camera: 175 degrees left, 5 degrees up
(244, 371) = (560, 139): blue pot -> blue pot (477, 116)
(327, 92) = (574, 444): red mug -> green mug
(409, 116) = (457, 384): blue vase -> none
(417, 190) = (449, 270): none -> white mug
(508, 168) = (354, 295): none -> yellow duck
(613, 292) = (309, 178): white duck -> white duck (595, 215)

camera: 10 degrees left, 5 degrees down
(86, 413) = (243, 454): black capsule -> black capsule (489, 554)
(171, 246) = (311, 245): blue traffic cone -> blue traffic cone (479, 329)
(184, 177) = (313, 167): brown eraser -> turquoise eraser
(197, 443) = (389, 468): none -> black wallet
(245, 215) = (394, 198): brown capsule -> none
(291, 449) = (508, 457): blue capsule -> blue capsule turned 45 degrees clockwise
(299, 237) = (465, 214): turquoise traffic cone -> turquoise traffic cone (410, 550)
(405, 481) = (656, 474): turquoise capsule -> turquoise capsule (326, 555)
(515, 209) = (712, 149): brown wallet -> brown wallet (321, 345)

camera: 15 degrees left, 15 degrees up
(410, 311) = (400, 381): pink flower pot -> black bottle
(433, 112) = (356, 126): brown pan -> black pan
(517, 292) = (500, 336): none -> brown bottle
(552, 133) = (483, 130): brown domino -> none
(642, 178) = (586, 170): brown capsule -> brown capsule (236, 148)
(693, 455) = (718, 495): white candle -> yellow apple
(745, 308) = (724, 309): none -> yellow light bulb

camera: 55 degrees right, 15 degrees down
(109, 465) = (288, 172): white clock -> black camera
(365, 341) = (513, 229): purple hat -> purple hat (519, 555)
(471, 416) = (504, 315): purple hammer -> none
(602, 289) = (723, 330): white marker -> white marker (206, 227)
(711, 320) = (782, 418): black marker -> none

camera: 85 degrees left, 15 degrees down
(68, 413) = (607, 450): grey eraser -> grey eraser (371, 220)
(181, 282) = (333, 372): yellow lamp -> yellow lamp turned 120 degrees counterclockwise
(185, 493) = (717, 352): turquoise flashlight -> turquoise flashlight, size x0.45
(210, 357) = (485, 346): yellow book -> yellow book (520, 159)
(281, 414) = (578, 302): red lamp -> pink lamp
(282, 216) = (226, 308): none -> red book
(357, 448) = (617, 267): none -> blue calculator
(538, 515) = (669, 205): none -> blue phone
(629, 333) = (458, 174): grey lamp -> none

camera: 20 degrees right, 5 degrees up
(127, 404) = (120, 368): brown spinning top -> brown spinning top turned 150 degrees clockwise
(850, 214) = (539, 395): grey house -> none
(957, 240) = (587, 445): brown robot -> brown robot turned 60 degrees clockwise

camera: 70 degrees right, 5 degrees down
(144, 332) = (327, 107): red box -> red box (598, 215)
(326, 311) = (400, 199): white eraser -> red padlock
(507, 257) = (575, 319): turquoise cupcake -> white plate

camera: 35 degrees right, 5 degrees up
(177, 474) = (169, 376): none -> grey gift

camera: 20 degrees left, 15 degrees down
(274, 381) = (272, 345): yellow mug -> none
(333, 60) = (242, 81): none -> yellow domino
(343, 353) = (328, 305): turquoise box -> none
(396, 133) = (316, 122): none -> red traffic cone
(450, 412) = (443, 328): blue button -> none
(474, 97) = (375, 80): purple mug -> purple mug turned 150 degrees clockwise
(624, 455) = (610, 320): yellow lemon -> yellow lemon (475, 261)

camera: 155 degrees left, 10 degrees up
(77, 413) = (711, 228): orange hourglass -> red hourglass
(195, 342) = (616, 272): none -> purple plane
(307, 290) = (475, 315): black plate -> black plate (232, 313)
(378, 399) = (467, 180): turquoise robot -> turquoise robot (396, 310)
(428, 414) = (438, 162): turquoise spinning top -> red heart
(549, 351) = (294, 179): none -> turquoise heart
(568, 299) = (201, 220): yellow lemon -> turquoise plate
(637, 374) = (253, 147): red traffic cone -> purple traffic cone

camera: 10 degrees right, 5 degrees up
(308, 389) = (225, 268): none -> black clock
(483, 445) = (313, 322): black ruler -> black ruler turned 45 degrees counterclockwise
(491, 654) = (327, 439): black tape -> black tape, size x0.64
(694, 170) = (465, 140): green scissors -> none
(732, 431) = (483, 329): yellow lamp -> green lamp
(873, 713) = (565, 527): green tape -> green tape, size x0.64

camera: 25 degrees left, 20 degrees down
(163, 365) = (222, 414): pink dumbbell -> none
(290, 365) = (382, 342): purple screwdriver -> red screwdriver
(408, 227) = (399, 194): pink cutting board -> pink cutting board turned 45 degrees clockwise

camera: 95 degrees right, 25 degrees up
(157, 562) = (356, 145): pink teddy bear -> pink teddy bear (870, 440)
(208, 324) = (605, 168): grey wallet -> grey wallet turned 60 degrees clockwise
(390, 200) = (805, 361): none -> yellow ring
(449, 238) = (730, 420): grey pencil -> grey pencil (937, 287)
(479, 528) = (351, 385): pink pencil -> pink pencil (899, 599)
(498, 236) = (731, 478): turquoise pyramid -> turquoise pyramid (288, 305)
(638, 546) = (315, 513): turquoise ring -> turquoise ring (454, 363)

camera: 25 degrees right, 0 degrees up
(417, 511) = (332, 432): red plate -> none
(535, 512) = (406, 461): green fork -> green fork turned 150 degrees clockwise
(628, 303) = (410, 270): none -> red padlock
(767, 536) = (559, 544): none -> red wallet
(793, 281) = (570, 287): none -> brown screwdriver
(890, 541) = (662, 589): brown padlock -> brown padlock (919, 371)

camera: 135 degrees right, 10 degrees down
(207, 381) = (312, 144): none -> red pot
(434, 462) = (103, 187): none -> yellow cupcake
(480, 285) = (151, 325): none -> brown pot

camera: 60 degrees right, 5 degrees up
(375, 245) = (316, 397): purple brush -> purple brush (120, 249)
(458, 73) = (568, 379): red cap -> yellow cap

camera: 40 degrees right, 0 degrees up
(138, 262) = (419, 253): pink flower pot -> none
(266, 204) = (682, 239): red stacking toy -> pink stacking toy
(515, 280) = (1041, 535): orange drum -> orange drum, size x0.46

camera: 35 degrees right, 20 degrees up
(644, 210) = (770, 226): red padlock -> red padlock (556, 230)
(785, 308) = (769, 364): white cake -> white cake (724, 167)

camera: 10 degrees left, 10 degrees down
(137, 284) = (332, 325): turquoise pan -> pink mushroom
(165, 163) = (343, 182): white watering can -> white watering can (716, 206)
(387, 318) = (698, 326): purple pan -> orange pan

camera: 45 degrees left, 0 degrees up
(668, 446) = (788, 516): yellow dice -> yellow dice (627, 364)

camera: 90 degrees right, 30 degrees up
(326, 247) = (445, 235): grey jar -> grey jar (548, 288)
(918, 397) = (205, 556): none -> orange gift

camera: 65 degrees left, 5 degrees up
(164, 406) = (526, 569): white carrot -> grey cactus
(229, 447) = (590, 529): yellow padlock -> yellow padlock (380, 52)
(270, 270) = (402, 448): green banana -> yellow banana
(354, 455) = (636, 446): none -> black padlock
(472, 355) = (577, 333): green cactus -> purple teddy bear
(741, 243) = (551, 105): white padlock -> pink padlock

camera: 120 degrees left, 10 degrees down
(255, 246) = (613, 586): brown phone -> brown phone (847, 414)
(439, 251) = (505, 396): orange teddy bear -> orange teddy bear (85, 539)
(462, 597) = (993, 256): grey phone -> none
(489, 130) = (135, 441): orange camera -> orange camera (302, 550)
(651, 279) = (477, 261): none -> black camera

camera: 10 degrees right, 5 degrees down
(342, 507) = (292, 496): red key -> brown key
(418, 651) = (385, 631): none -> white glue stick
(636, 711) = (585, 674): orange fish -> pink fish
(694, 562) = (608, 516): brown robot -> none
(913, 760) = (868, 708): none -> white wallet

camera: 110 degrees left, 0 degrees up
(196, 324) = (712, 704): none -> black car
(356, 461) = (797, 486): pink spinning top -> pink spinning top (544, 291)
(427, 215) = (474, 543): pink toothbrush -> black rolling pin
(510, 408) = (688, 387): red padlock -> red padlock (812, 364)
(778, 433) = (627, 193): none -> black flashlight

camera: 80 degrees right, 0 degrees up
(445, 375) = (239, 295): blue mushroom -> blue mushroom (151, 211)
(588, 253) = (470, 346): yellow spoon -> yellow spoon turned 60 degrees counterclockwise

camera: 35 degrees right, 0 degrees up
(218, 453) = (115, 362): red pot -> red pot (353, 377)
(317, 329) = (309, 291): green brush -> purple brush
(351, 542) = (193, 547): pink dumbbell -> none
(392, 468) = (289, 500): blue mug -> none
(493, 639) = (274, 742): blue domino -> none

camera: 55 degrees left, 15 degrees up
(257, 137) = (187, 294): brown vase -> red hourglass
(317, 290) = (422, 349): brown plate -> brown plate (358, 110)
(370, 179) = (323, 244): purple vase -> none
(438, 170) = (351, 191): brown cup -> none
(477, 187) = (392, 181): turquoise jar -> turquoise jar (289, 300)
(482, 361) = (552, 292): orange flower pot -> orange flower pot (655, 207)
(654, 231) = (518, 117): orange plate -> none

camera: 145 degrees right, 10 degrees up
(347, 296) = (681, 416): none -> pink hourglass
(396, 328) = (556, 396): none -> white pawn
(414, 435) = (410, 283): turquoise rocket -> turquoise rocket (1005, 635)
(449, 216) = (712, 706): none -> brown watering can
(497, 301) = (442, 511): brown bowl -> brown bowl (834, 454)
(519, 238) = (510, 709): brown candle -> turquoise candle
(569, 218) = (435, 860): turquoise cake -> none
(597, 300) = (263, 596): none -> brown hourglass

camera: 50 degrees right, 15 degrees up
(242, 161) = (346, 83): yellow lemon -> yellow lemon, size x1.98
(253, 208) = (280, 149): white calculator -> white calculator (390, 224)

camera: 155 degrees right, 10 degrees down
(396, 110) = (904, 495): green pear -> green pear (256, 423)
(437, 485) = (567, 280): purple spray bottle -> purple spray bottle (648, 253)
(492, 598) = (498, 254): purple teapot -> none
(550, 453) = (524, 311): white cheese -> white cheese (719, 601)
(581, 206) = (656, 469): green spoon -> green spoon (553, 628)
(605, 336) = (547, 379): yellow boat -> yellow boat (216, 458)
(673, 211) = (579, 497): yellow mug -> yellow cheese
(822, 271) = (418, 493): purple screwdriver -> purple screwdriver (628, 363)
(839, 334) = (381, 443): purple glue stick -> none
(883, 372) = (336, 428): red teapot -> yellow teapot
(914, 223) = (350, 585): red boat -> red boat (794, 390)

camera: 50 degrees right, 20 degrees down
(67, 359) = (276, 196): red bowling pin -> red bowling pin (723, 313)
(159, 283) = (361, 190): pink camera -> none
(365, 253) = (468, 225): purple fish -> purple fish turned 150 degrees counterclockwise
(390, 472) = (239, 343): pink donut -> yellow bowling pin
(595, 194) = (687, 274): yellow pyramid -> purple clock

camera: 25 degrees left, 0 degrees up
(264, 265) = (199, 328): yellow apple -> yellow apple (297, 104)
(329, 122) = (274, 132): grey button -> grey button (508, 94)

□ □ □

Exercise prompt
The lines to copy are those above that contain the string "flashlight".

Task response
(185, 493) = (717, 352): turquoise flashlight -> turquoise flashlight, size x0.45
(778, 433) = (627, 193): none -> black flashlight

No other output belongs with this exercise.